Exercise prompt. All records should be reproduced verbatim.

--- Data listing ---

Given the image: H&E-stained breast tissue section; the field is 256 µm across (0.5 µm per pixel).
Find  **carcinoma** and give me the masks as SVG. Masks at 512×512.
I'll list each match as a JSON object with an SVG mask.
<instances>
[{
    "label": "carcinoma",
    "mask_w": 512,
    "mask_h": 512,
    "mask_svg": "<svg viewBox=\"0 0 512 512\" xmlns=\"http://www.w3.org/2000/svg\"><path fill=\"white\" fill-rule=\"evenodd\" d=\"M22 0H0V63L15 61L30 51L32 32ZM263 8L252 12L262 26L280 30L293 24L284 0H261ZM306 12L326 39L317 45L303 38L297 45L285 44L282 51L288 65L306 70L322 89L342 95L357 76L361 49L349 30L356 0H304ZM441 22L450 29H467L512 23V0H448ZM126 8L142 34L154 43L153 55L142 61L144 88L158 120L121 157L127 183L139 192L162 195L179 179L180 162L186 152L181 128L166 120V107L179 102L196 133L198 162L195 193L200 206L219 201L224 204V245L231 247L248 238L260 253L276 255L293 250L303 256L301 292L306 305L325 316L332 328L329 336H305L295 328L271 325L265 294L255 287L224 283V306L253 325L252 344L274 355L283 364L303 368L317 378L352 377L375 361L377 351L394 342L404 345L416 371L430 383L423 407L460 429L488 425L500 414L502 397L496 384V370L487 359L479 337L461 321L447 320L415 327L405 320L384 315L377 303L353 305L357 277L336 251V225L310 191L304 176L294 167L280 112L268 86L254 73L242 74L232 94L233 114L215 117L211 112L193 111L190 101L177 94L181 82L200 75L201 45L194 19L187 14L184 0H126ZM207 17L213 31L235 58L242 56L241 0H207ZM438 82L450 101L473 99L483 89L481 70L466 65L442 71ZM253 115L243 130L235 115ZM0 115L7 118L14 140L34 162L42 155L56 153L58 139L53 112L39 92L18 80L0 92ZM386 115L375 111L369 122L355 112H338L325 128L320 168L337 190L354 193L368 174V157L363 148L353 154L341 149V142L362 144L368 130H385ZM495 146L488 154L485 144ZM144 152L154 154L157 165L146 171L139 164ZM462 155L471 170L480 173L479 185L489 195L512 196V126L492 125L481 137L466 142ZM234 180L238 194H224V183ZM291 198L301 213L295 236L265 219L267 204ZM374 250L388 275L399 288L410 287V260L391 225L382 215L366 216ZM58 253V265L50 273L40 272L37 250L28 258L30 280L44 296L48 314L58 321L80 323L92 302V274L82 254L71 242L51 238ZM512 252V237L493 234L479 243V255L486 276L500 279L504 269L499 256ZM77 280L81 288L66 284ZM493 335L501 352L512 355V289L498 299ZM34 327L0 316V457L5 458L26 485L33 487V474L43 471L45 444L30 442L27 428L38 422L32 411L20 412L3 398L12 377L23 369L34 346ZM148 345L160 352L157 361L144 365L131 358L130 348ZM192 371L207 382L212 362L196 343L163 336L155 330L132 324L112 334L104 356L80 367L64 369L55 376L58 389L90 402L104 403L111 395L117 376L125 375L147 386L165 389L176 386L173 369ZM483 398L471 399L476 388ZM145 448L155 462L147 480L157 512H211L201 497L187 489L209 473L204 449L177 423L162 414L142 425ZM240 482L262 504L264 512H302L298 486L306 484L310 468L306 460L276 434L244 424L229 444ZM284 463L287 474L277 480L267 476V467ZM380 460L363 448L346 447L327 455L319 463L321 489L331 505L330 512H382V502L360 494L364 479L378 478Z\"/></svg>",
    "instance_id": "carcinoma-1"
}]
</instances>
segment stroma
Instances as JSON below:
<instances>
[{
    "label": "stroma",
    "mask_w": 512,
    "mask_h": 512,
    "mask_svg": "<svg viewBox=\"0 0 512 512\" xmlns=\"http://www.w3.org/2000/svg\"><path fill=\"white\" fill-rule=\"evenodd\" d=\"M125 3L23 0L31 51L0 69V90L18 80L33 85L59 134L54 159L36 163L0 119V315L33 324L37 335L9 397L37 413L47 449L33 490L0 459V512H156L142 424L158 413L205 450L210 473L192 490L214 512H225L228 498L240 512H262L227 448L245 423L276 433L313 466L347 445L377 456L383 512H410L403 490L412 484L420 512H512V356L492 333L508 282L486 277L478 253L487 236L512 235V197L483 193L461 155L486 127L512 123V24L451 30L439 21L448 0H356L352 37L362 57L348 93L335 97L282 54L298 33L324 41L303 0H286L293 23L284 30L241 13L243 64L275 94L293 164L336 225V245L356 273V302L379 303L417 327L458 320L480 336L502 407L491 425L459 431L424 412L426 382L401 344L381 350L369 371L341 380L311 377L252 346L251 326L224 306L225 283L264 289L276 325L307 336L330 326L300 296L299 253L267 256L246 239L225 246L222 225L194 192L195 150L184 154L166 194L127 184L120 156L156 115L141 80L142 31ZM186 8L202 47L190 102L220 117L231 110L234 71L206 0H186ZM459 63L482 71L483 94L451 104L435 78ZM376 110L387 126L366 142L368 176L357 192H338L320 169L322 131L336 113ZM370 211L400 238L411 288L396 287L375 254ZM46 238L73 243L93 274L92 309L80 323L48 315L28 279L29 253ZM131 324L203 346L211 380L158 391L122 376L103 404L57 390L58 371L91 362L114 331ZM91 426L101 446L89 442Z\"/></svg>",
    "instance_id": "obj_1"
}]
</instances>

---

Full response.
Given the image: H&E-stained breast tissue section; the field is 256 µm across (0.5 µm per pixel).
Find  **carcinoma** and give me the masks as SVG. Masks at 512×512.
I'll list each match as a JSON object with an SVG mask.
<instances>
[{
    "label": "carcinoma",
    "mask_w": 512,
    "mask_h": 512,
    "mask_svg": "<svg viewBox=\"0 0 512 512\" xmlns=\"http://www.w3.org/2000/svg\"><path fill=\"white\" fill-rule=\"evenodd\" d=\"M22 0H0V63L15 61L30 51L32 32ZM263 8L252 12L262 26L280 30L293 24L284 0H261ZM306 12L326 39L317 45L303 38L297 45L285 44L282 51L288 65L306 70L322 89L342 95L357 76L361 49L349 30L356 0H304ZM441 22L450 29H467L512 23V0H448ZM126 8L142 34L154 43L153 55L142 61L144 88L158 120L121 157L127 183L139 192L162 195L179 179L180 162L186 152L181 128L166 120V107L179 102L196 133L198 162L195 193L200 206L219 201L224 204V245L231 247L248 238L260 253L276 255L293 250L303 256L301 292L306 305L325 316L332 328L329 336H305L295 328L271 325L265 294L255 287L224 283V306L253 325L252 344L274 355L283 364L303 368L317 378L352 377L375 361L377 351L394 342L404 345L416 371L430 383L423 407L460 429L488 425L500 414L502 397L496 384V370L487 359L479 337L461 321L447 320L415 327L405 320L384 315L377 303L353 305L357 277L336 251V225L310 191L304 176L294 167L280 112L268 86L254 73L242 74L232 94L233 114L215 117L211 112L193 111L190 101L177 94L181 82L200 75L201 45L194 19L187 14L184 0H126ZM207 17L213 31L235 58L242 56L241 0H207ZM438 82L450 101L473 99L483 89L481 70L466 65L442 71ZM253 115L243 130L235 115ZM0 115L7 118L14 140L34 162L42 155L56 153L58 139L53 112L39 92L18 80L0 92ZM386 115L375 111L369 122L355 112H338L325 128L320 168L337 190L354 193L368 174V157L363 148L353 154L341 149V142L362 144L368 130H385ZM495 146L488 154L485 144ZM144 152L154 154L157 165L146 171L139 164ZM462 155L471 170L480 173L479 185L489 195L512 196V126L492 125L481 137L466 142ZM234 180L238 194H224V183ZM291 198L301 213L295 236L265 219L267 204ZM374 250L388 275L399 288L410 287V260L391 225L382 215L366 216ZM58 253V265L50 273L40 272L37 250L28 258L30 280L44 296L48 314L58 321L80 323L92 302V274L82 254L71 242L51 238ZM512 252V237L493 234L479 243V255L486 276L500 279L504 269L499 256ZM77 280L81 288L66 284ZM493 335L501 352L512 355V289L498 299ZM34 327L0 316V457L5 458L26 485L33 487V474L43 471L45 444L30 442L27 428L38 422L32 411L20 412L3 398L12 377L23 369L34 346ZM148 345L160 352L157 361L144 365L131 358L130 348ZM192 371L207 382L212 362L196 343L163 336L155 330L132 324L112 334L104 356L80 367L64 369L55 376L58 389L90 402L104 403L111 395L117 376L125 375L147 386L165 389L176 386L173 369ZM483 398L471 399L476 388ZM145 448L155 462L147 480L157 512H211L201 497L187 489L209 473L204 449L177 423L162 414L142 425ZM240 482L262 504L264 512H302L298 486L306 484L310 468L306 460L276 434L244 424L229 444ZM284 463L287 474L277 480L267 476V467ZM380 460L363 448L346 447L327 455L319 463L321 489L331 505L330 512H382V502L360 494L364 479L378 478Z\"/></svg>",
    "instance_id": "carcinoma-1"
}]
</instances>
segment stroma
Instances as JSON below:
<instances>
[{
    "label": "stroma",
    "mask_w": 512,
    "mask_h": 512,
    "mask_svg": "<svg viewBox=\"0 0 512 512\" xmlns=\"http://www.w3.org/2000/svg\"><path fill=\"white\" fill-rule=\"evenodd\" d=\"M125 3L23 0L31 51L0 69V90L18 80L33 85L59 134L54 159L36 163L0 119V315L33 324L37 335L9 397L37 413L47 449L33 490L0 459V512H156L142 424L158 413L205 450L210 473L192 490L214 512H225L228 498L240 512H262L227 448L245 423L276 433L313 466L347 445L377 456L383 512H410L403 490L412 484L420 512H512V356L492 333L508 282L486 277L478 253L487 236L512 235V197L483 193L461 155L486 127L512 123V24L451 30L439 21L448 0H356L352 37L362 57L348 93L335 97L282 54L298 33L324 41L303 0H286L293 23L284 30L241 13L243 64L275 94L293 164L336 225V245L356 273V302L379 303L417 327L458 320L480 336L502 407L491 425L459 431L424 412L426 382L401 344L381 350L369 371L341 380L311 377L252 346L251 326L224 306L225 283L264 289L276 325L307 336L330 326L300 296L299 253L267 256L246 239L225 246L222 225L194 192L195 150L184 154L166 194L127 184L120 156L156 115L141 80L142 31ZM186 8L202 47L190 102L220 117L231 110L234 71L206 0H186ZM459 63L482 71L483 94L451 104L435 78ZM376 110L387 126L366 142L368 176L357 192H338L320 169L322 131L336 113ZM370 211L400 238L411 288L396 287L375 254ZM46 238L73 243L93 274L92 309L80 323L48 315L28 279L29 253ZM131 324L203 346L211 380L158 391L122 376L103 404L57 390L58 371L91 362L114 331ZM91 426L101 446L89 442Z\"/></svg>",
    "instance_id": "obj_1"
}]
</instances>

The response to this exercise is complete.